_THE RECORDS_:

Start of Block

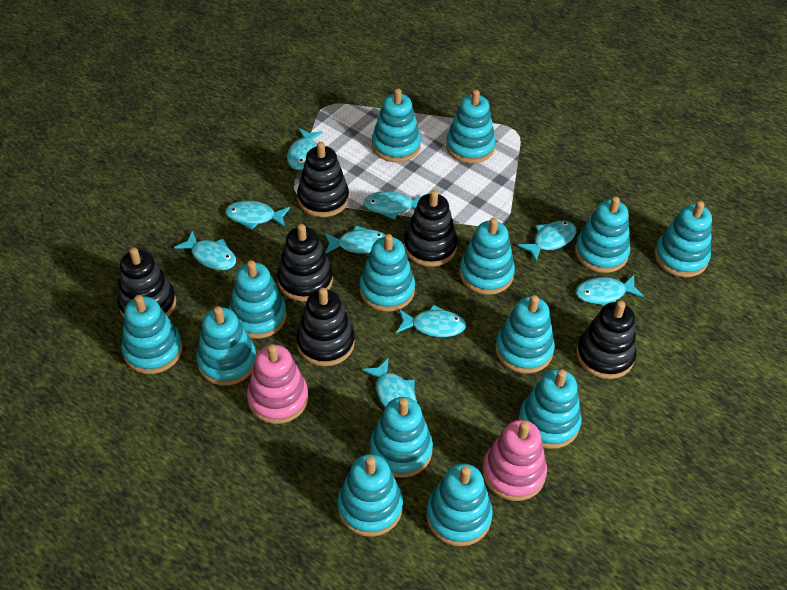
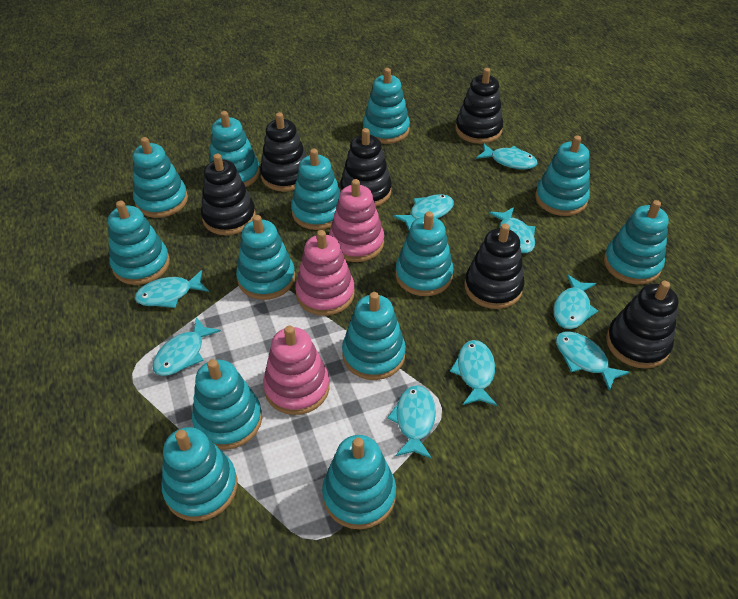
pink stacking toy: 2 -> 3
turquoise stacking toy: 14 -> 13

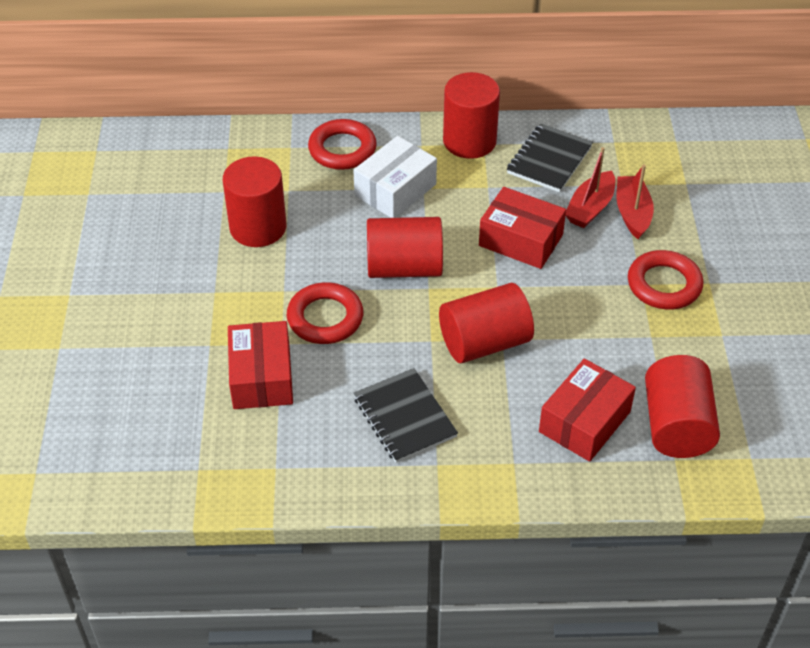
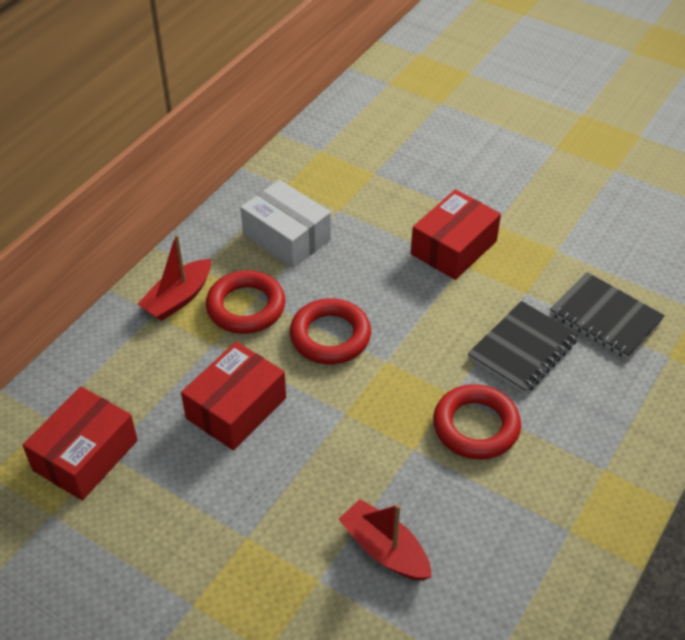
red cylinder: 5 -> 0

End of Block
Start of Block

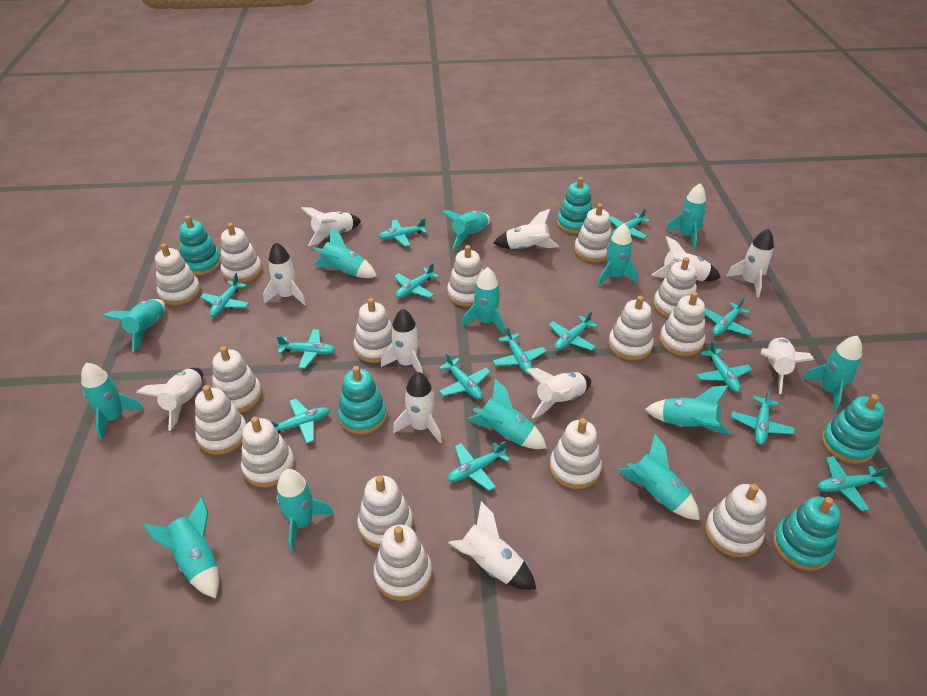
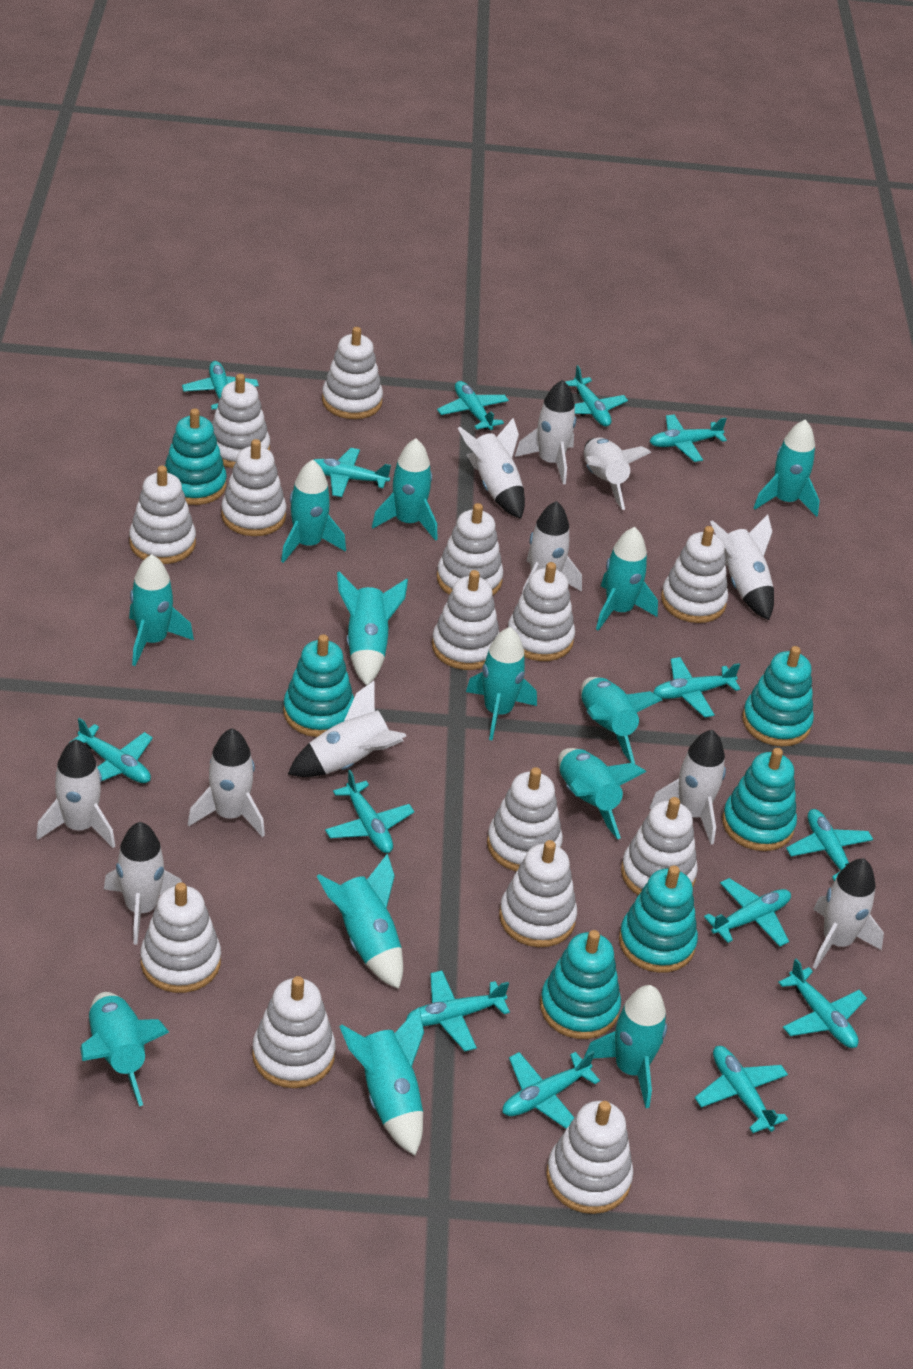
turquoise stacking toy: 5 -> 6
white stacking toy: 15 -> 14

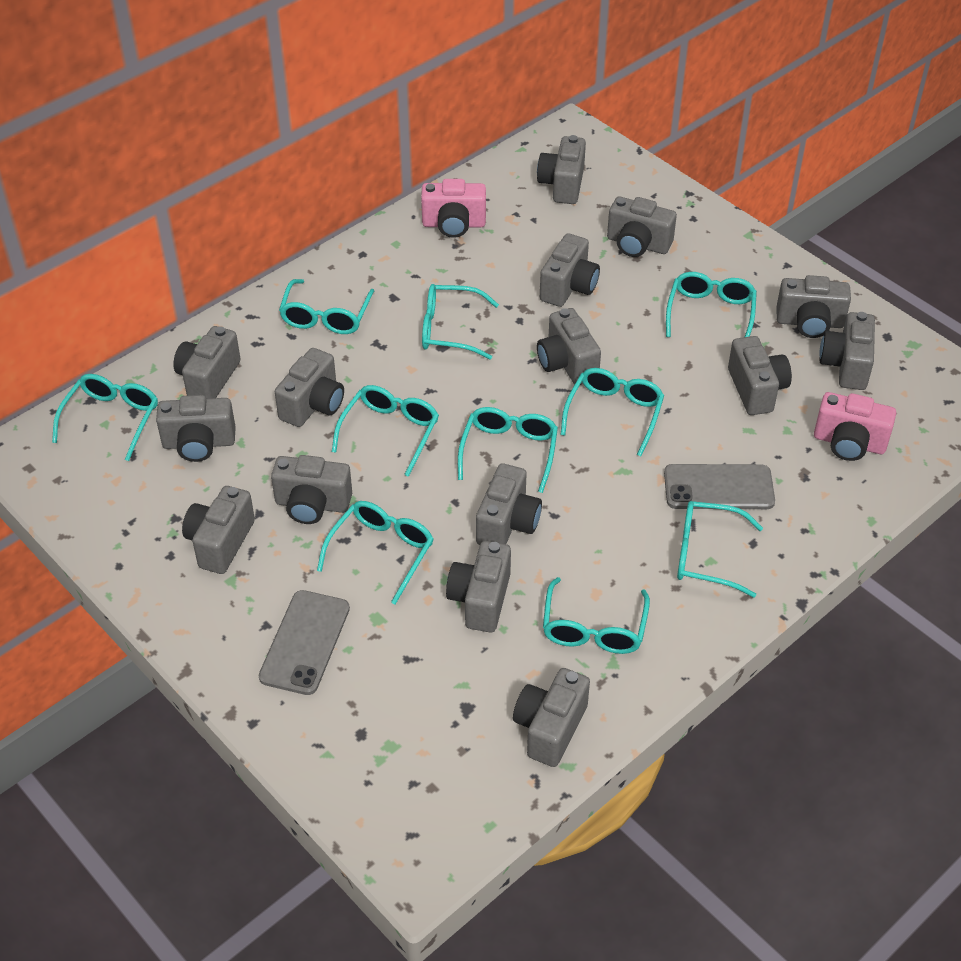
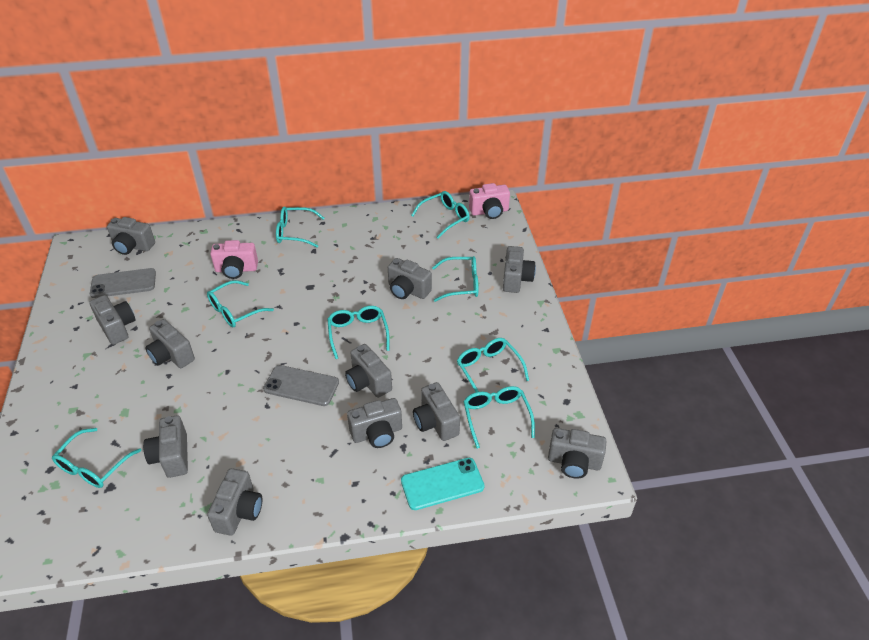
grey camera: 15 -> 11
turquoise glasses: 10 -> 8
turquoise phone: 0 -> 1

End of Block

_PROBLEM_: Using the data above, return the lines from the one holding "pink stacking toy: 2 -> 3" through the one holding "red cylinder: 5 -> 0" exactly, but not the pictures.

_THE COMPLETED TASK_:
pink stacking toy: 2 -> 3
turquoise stacking toy: 14 -> 13

red cylinder: 5 -> 0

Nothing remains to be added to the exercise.